### Dataset records
===

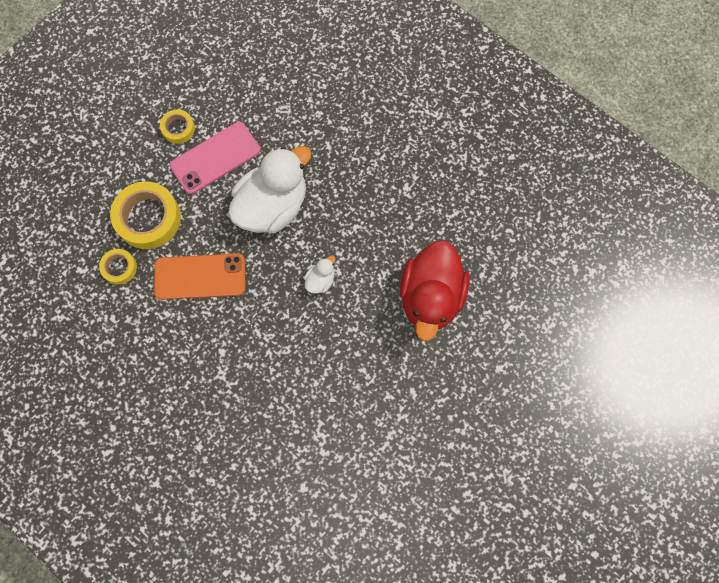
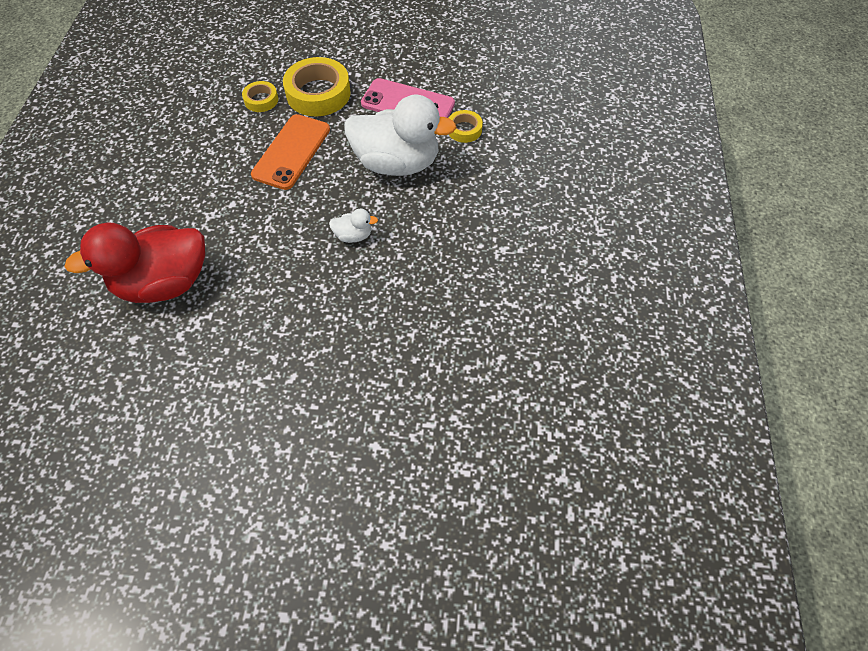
camera: 55 degrees right, 15 degrees down
(178, 128) = (413, 69): yellow tape -> yellow tape (464, 130)
(200, 276) = (292, 152): orange phone -> orange phone turned 60 degrees clockwise
(430, 297) = (406, 334): red duck -> red duck (165, 283)

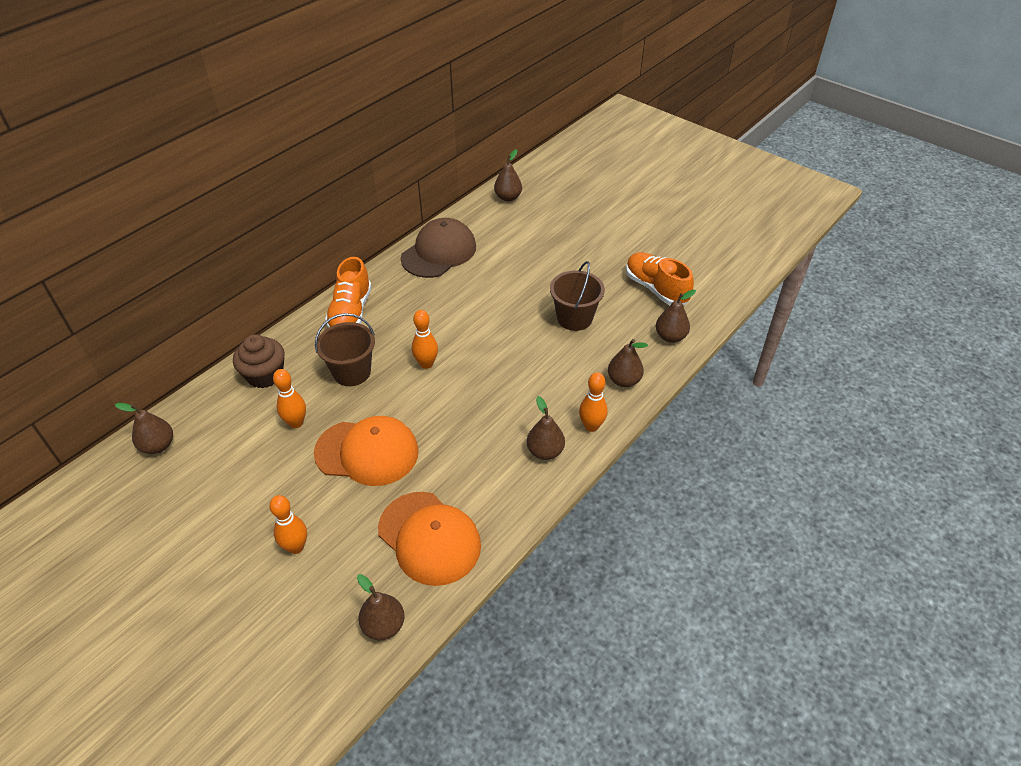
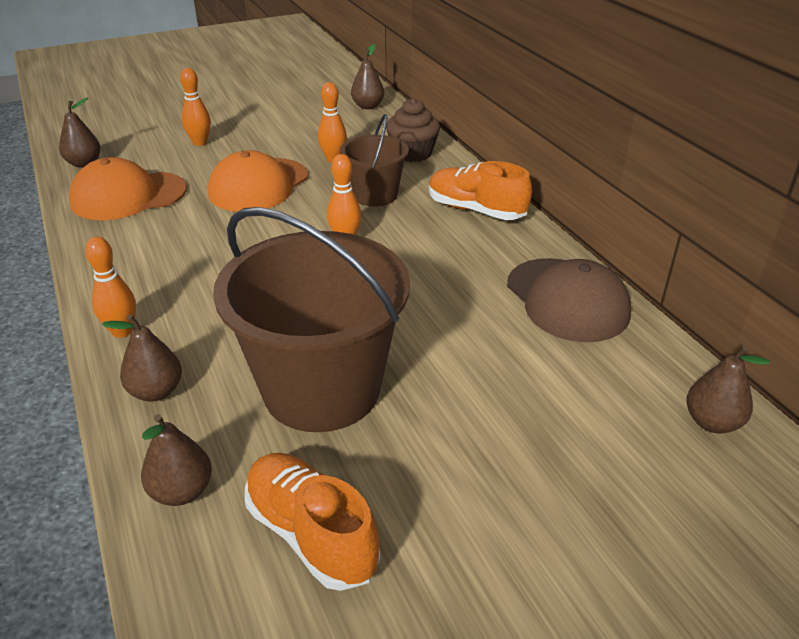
camera: 115 degrees right, 10 degrees down
(545, 451) = (132, 285): brown pear -> none
(574, 318) = (322, 389): brown bucket -> brown bucket, size x1.87
(656, 288) = (311, 534): orange shoe -> orange shoe turned 120 degrees counterclockwise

===

### Assignment
Repeat the material above exactly, so that every entry appears but no picture does.

### Worked solution
camera: 55 degrees right, 15 degrees down
(178, 128) = (413, 69): yellow tape -> yellow tape (464, 130)
(200, 276) = (292, 152): orange phone -> orange phone turned 60 degrees clockwise
(430, 297) = (406, 334): red duck -> red duck (165, 283)

camera: 115 degrees right, 10 degrees down
(545, 451) = (132, 285): brown pear -> none
(574, 318) = (322, 389): brown bucket -> brown bucket, size x1.87
(656, 288) = (311, 534): orange shoe -> orange shoe turned 120 degrees counterclockwise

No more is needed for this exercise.